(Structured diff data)
....

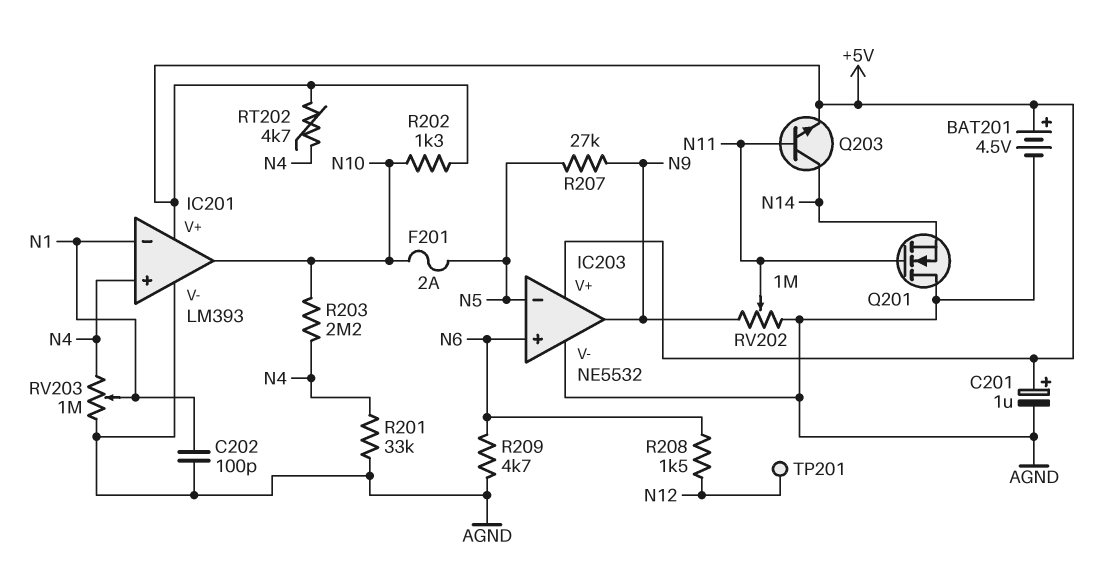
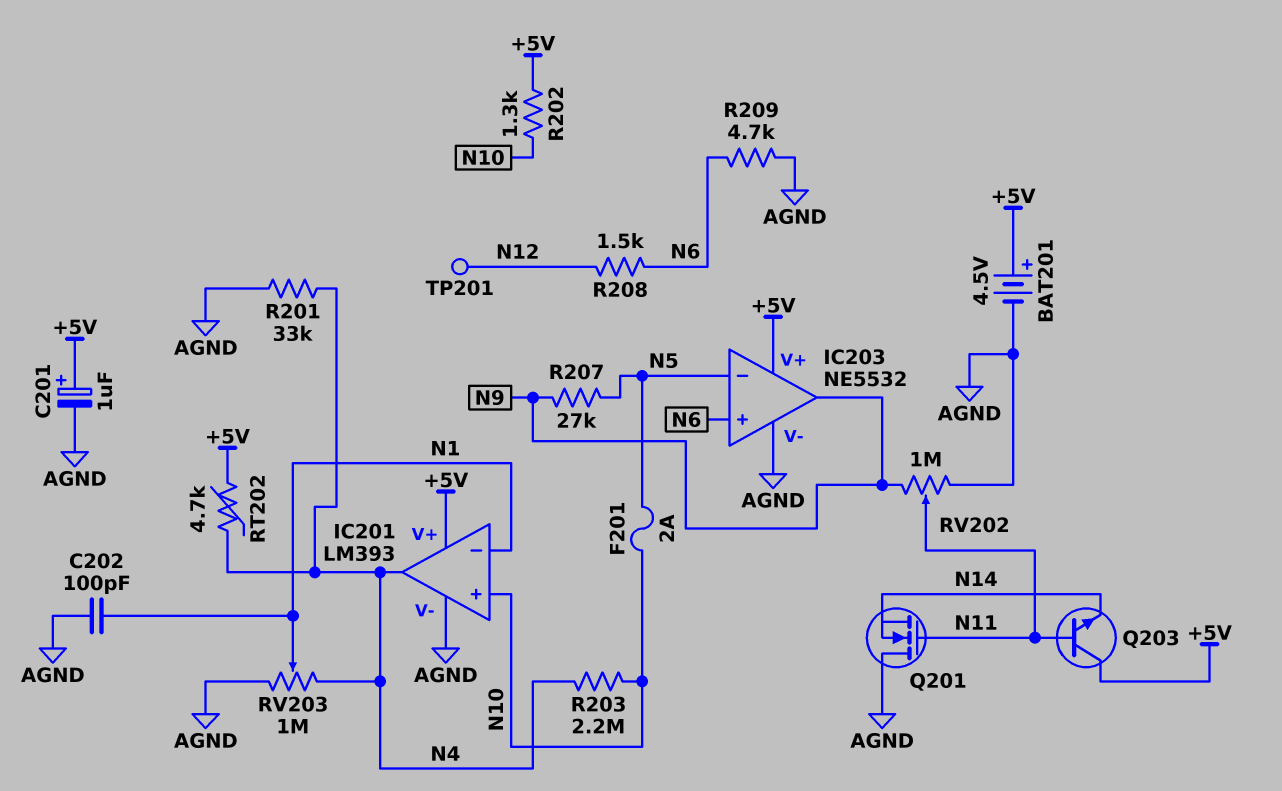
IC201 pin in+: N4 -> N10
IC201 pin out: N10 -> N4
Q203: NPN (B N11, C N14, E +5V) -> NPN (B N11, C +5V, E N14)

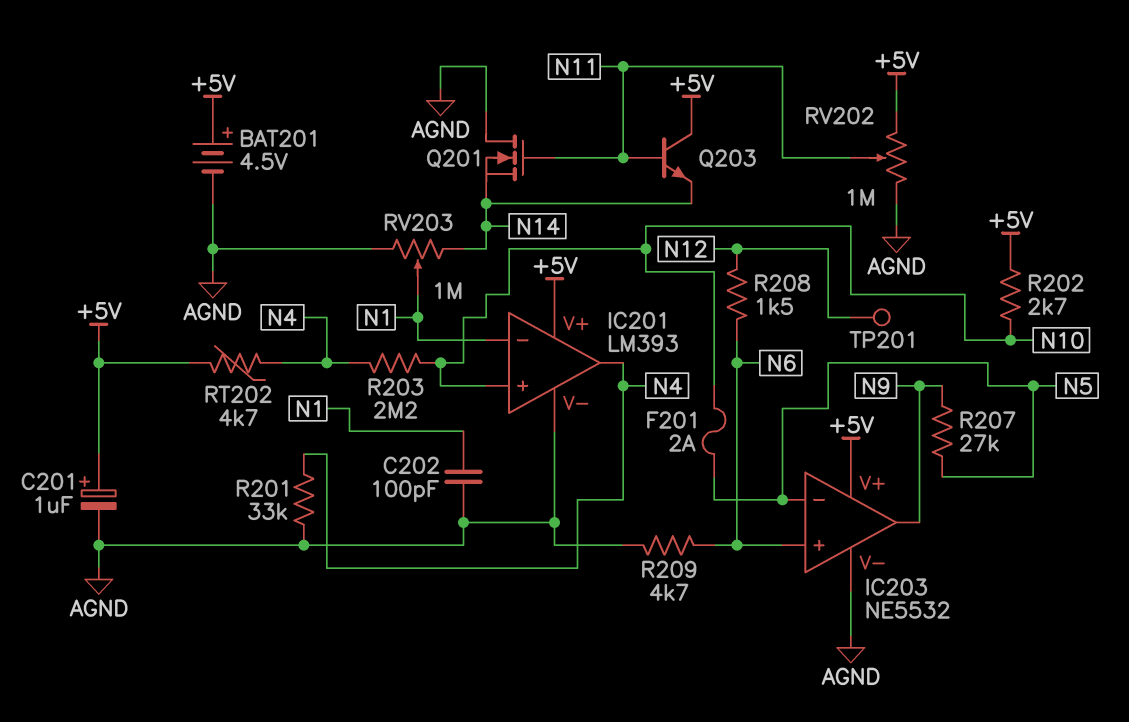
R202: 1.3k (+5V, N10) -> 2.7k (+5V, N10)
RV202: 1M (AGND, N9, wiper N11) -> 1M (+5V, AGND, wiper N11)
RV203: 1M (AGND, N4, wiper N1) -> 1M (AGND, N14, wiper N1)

....

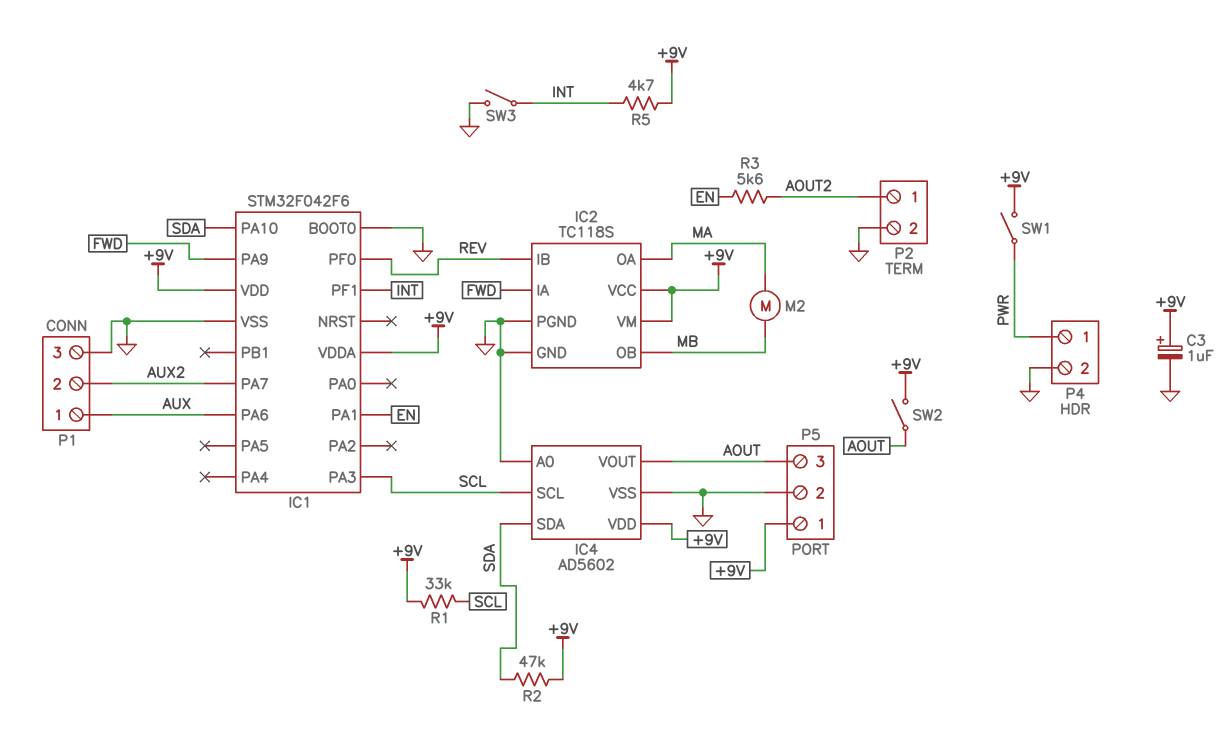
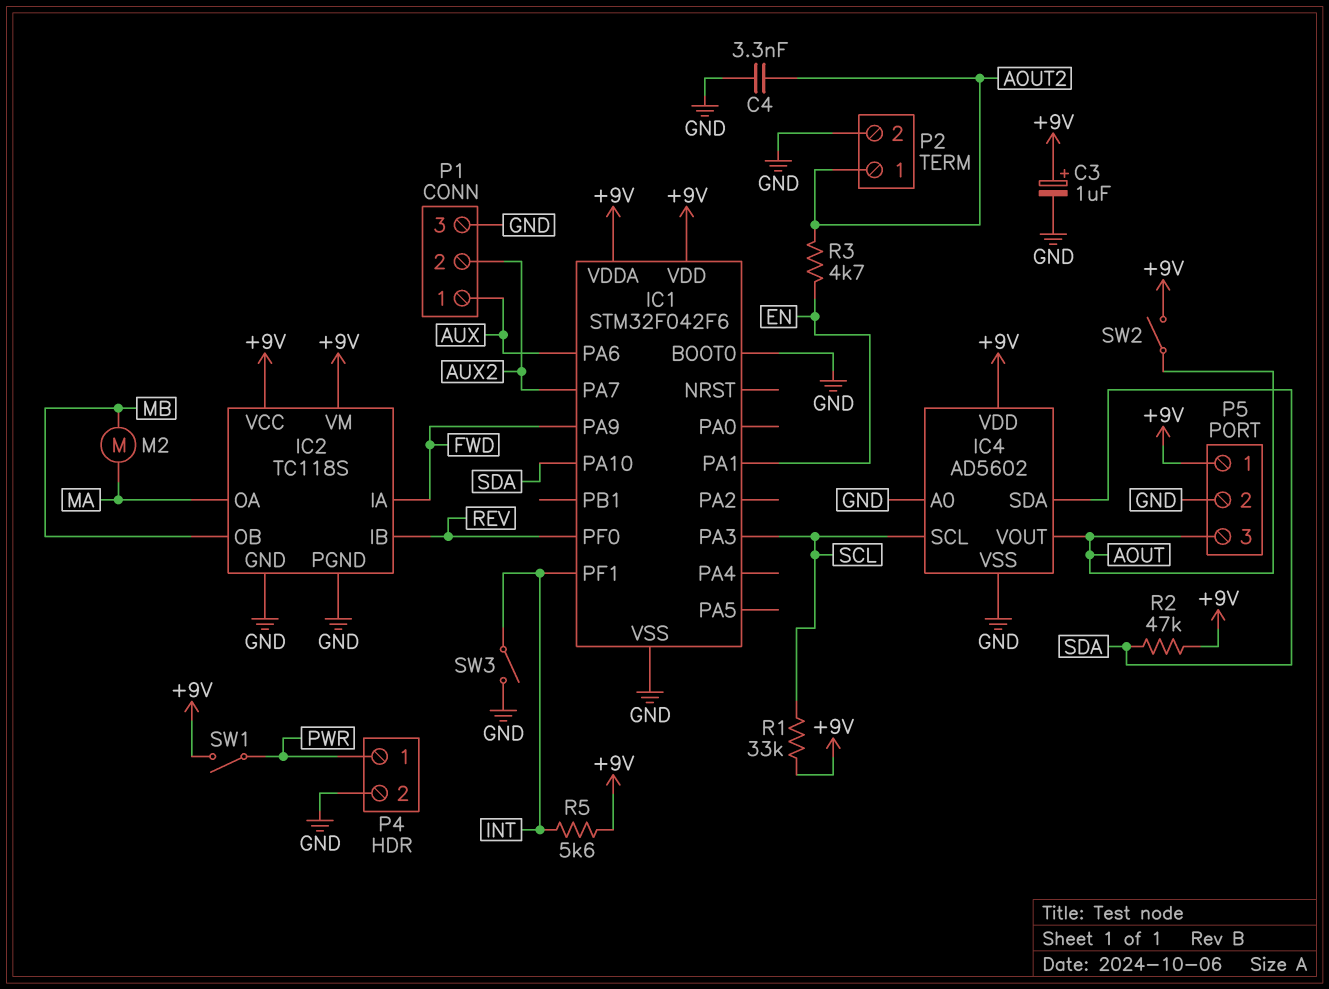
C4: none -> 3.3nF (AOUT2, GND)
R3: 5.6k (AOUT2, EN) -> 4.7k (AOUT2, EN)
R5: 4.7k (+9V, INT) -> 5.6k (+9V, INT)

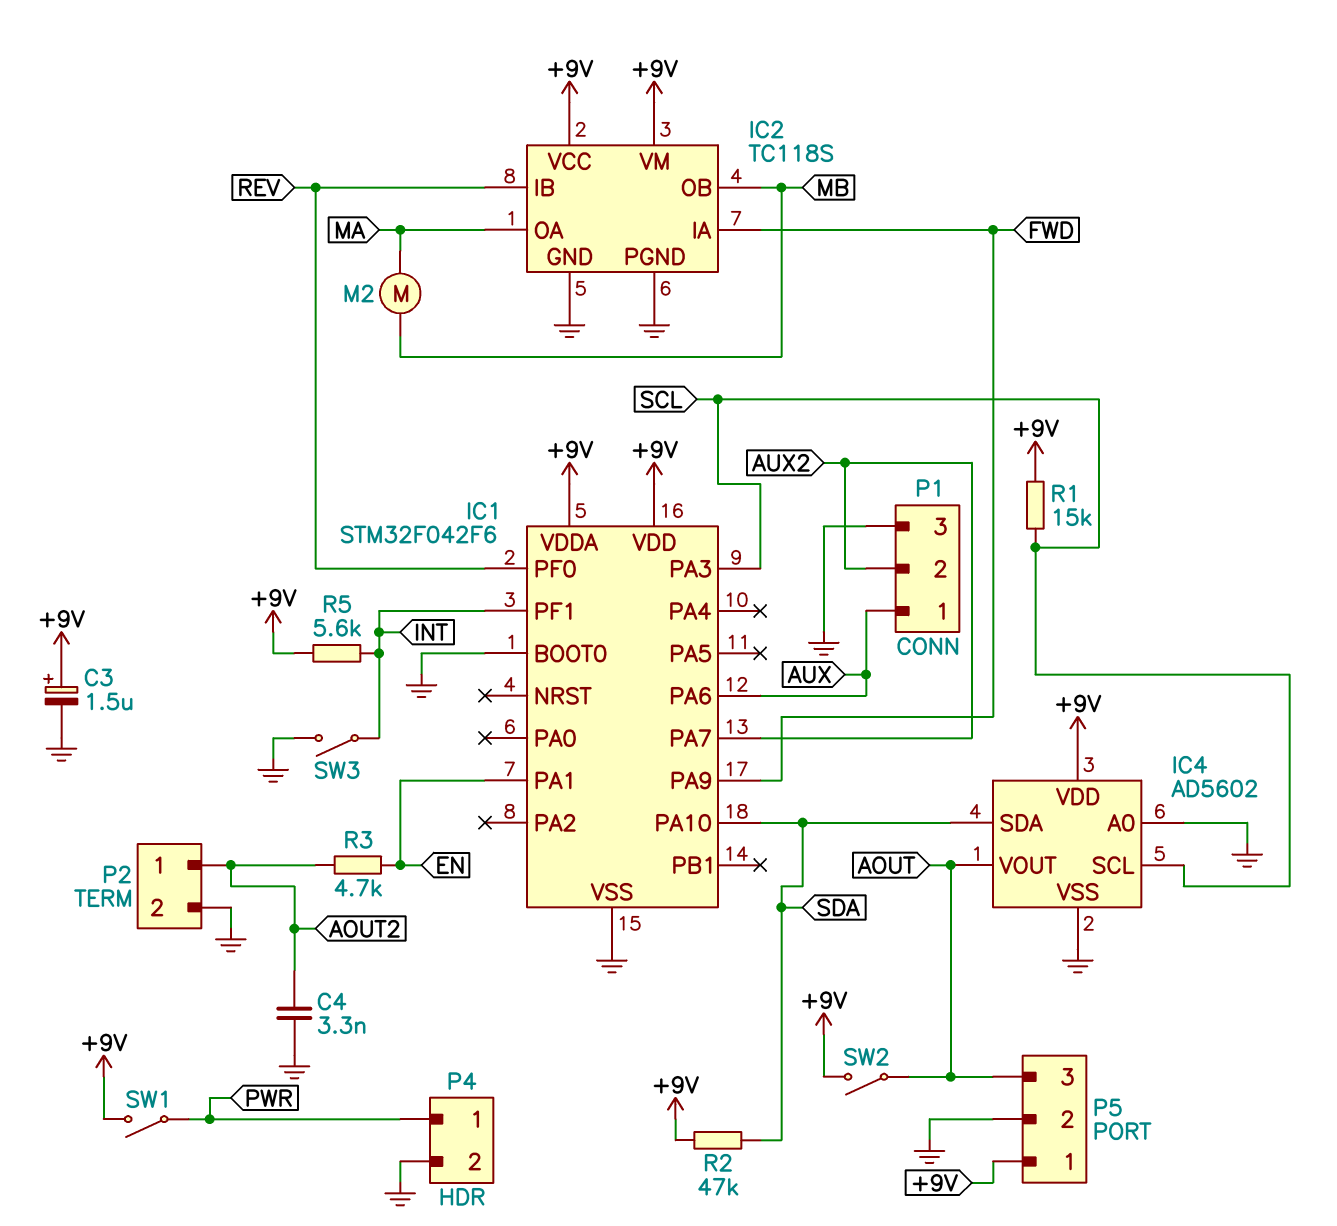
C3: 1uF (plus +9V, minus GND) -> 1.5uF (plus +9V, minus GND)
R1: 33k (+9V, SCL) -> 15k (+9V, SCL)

....

# WORK TASK:
List, from the entries above, every line in which the word "AGND" shows up.

# TASK RESULT:
RV202: 1M (AGND, N9, wiper N11) -> 1M (+5V, AGND, wiper N11)
RV203: 1M (AGND, N4, wiper N1) -> 1M (AGND, N14, wiper N1)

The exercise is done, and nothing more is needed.